◆ WHAT TO DO
Please restate the data below word for word, omitting all images.

◆ EXERCISE DATA

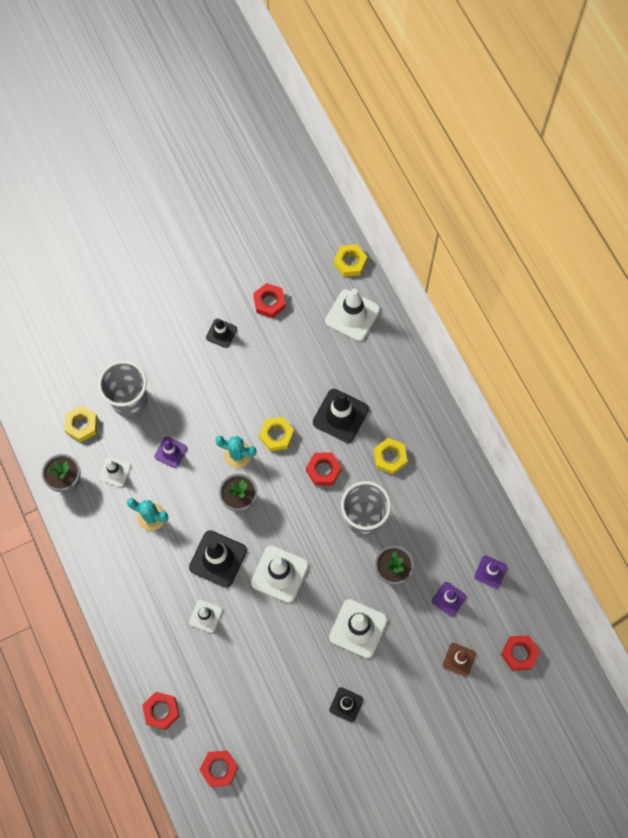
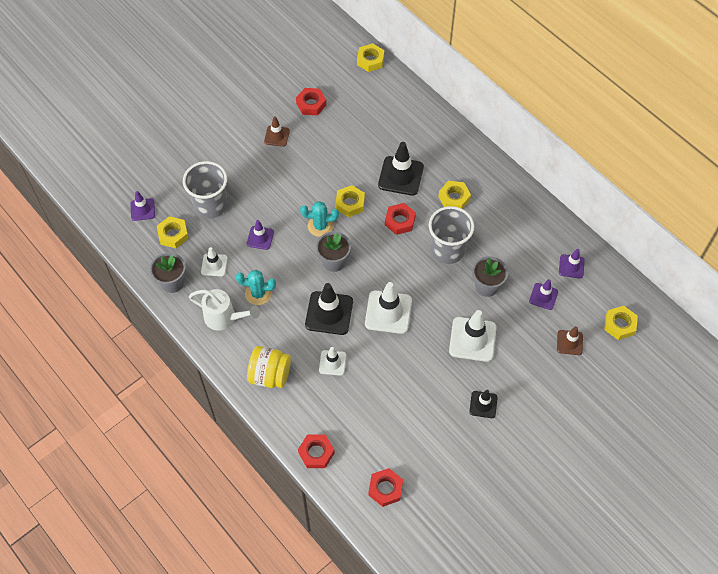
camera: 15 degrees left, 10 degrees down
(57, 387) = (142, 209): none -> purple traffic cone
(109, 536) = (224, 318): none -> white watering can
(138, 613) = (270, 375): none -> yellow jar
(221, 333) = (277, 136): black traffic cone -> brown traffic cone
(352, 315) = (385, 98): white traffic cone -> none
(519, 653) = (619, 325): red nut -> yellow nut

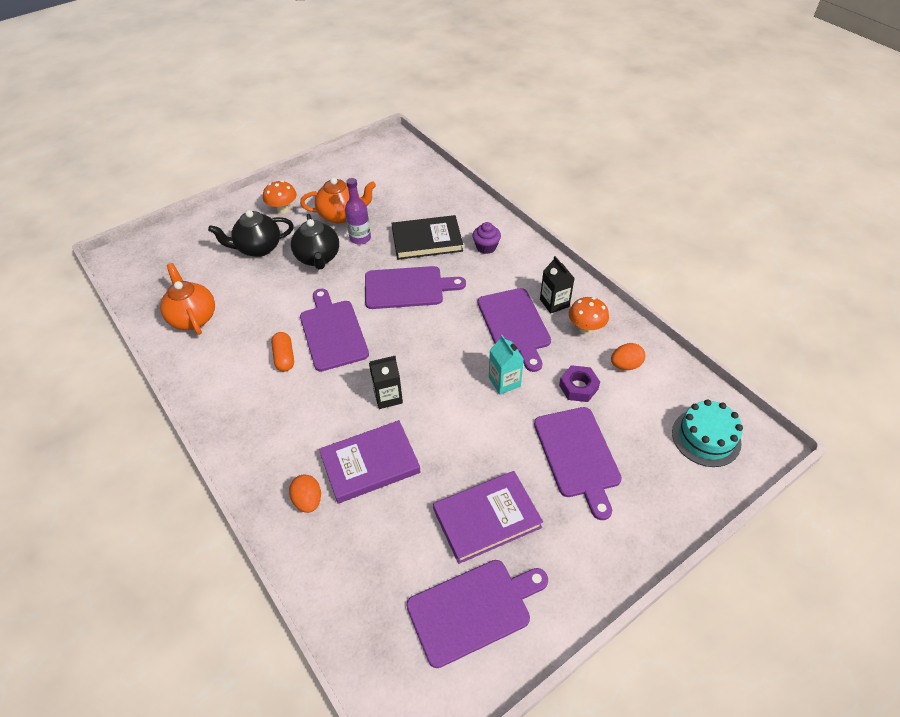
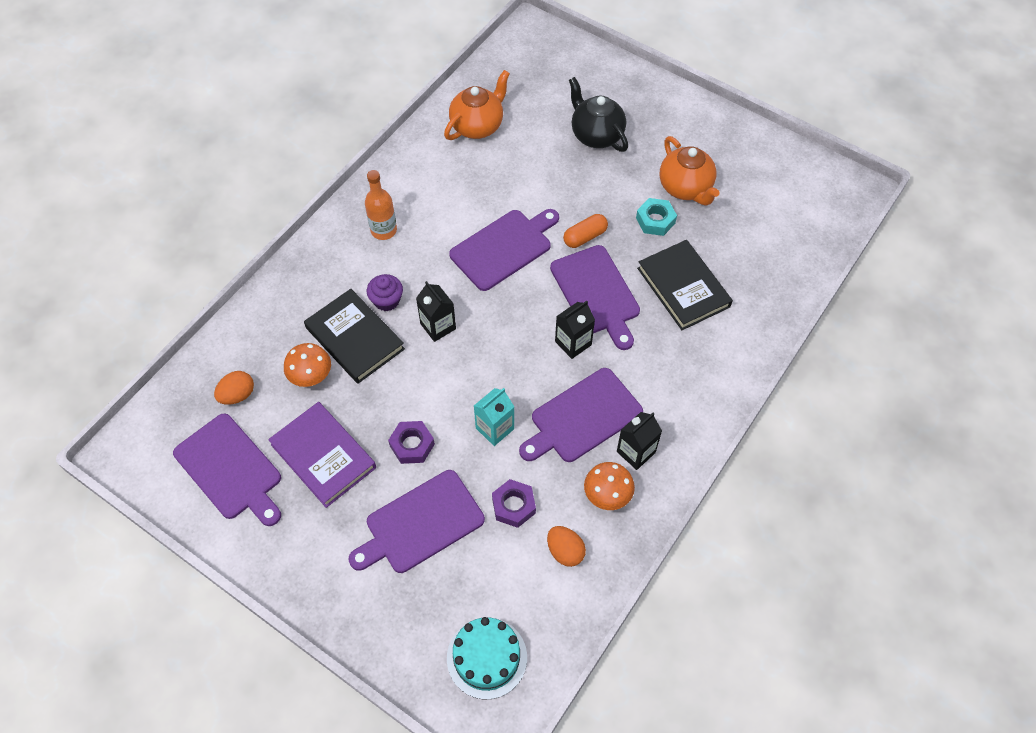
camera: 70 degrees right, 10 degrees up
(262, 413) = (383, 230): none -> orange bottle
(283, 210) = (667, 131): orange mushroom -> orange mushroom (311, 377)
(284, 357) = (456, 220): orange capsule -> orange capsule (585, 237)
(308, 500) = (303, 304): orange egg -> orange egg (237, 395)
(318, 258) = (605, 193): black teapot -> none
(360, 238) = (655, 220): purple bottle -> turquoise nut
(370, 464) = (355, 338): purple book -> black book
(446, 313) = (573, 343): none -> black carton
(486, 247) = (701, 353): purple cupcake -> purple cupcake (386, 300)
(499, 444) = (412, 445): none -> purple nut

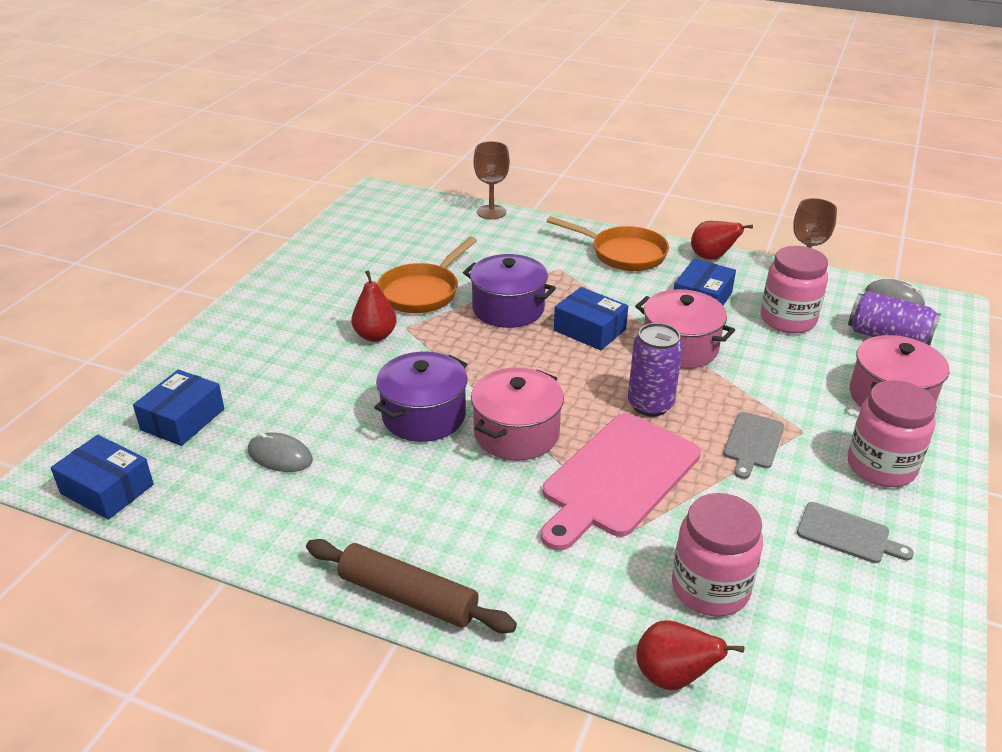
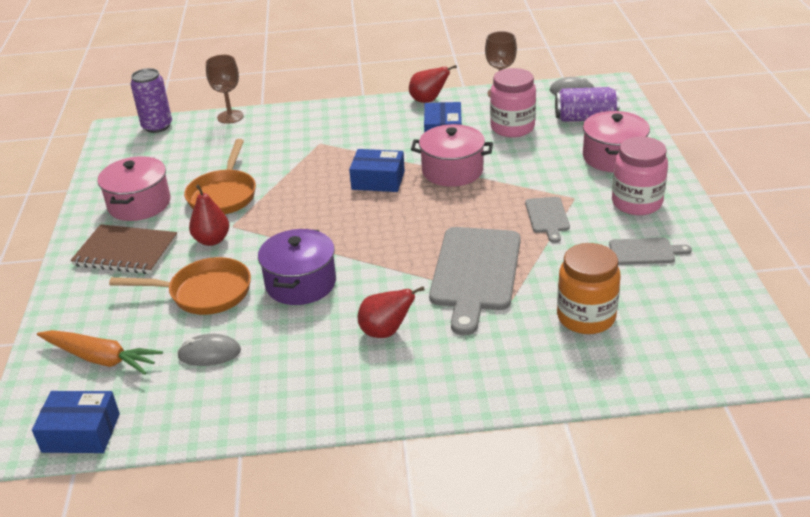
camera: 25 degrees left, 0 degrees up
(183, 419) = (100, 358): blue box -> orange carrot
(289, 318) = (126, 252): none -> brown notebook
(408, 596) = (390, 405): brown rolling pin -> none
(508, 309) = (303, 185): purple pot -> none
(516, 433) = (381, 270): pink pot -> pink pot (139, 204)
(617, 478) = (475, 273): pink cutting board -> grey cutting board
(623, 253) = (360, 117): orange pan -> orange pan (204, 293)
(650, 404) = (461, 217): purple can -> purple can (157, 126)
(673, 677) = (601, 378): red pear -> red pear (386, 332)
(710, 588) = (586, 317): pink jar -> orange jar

◆ WRITTEN SOLUTION
camera: 15 degrees left, 10 degrees down
(57, 387) = (142, 209): none -> purple traffic cone
(109, 536) = (224, 318): none -> white watering can
(138, 613) = (270, 375): none -> yellow jar
(221, 333) = (277, 136): black traffic cone -> brown traffic cone
(352, 315) = (385, 98): white traffic cone -> none
(519, 653) = (619, 325): red nut -> yellow nut

camera: 70 degrees right, 10 degrees up
(262, 413) = (383, 230): none -> orange bottle
(283, 210) = (667, 131): orange mushroom -> orange mushroom (311, 377)
(284, 357) = (456, 220): orange capsule -> orange capsule (585, 237)
(308, 500) = (303, 304): orange egg -> orange egg (237, 395)
(318, 258) = (605, 193): black teapot -> none
(360, 238) = (655, 220): purple bottle -> turquoise nut
(370, 464) = (355, 338): purple book -> black book
(446, 313) = (573, 343): none -> black carton
(486, 247) = (701, 353): purple cupcake -> purple cupcake (386, 300)
(499, 444) = (412, 445): none -> purple nut

camera: 25 degrees left, 0 degrees up
(183, 419) = (100, 358): blue box -> orange carrot
(289, 318) = (126, 252): none -> brown notebook
(408, 596) = (390, 405): brown rolling pin -> none
(508, 309) = (303, 185): purple pot -> none
(516, 433) = (381, 270): pink pot -> pink pot (139, 204)
(617, 478) = (475, 273): pink cutting board -> grey cutting board
(623, 253) = (360, 117): orange pan -> orange pan (204, 293)
(650, 404) = (461, 217): purple can -> purple can (157, 126)
(673, 677) = (601, 378): red pear -> red pear (386, 332)
(710, 588) = (586, 317): pink jar -> orange jar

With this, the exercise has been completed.